Task item: Each entry that follows should be given again word for word; please leave out its pictures.

Material provided:
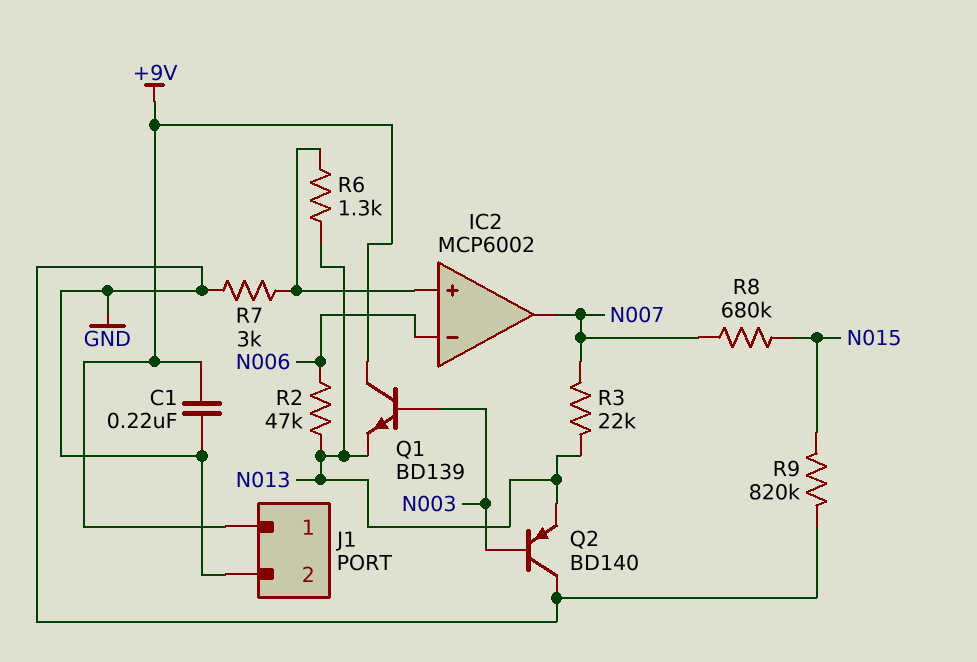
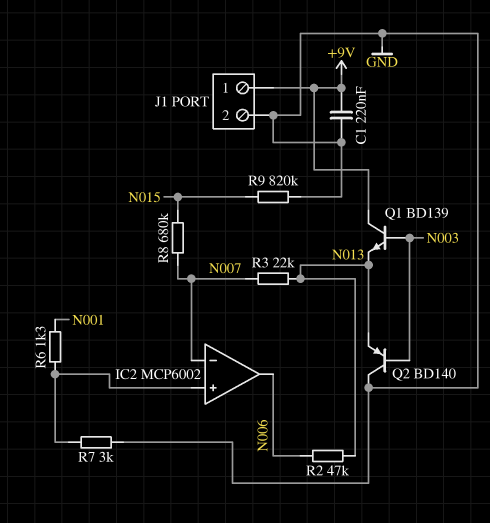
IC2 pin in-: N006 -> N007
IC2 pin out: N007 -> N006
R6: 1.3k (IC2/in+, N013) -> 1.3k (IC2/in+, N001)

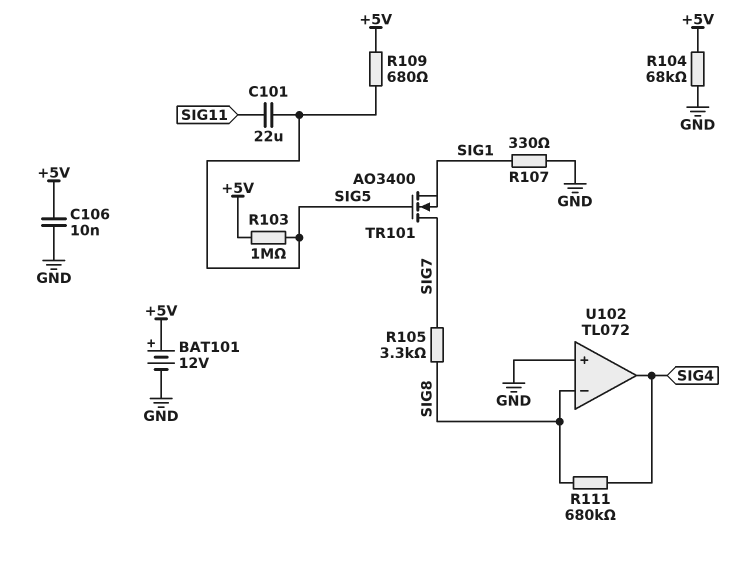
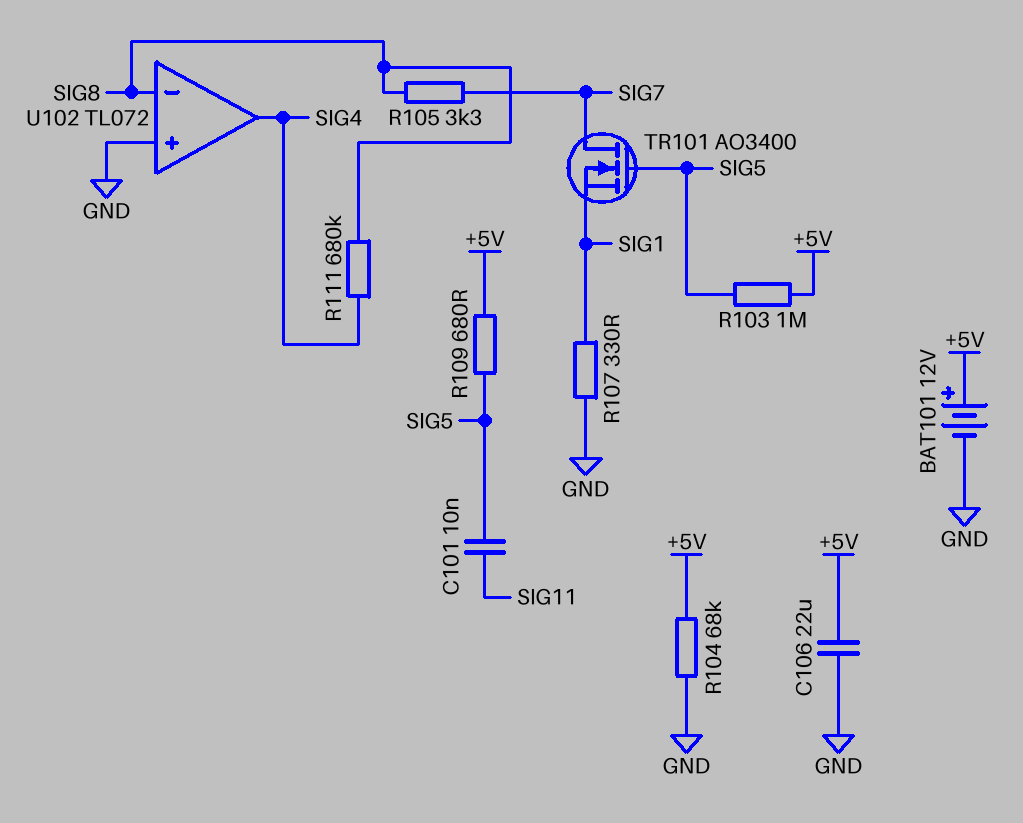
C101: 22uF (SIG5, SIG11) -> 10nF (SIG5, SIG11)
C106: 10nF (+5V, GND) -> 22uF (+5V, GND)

Output below:
IC2 pin in-: N006 -> N007
IC2 pin out: N007 -> N006
R6: 1.3k (IC2/in+, N013) -> 1.3k (IC2/in+, N001)

C101: 22uF (SIG5, SIG11) -> 10nF (SIG5, SIG11)
C106: 10nF (+5V, GND) -> 22uF (+5V, GND)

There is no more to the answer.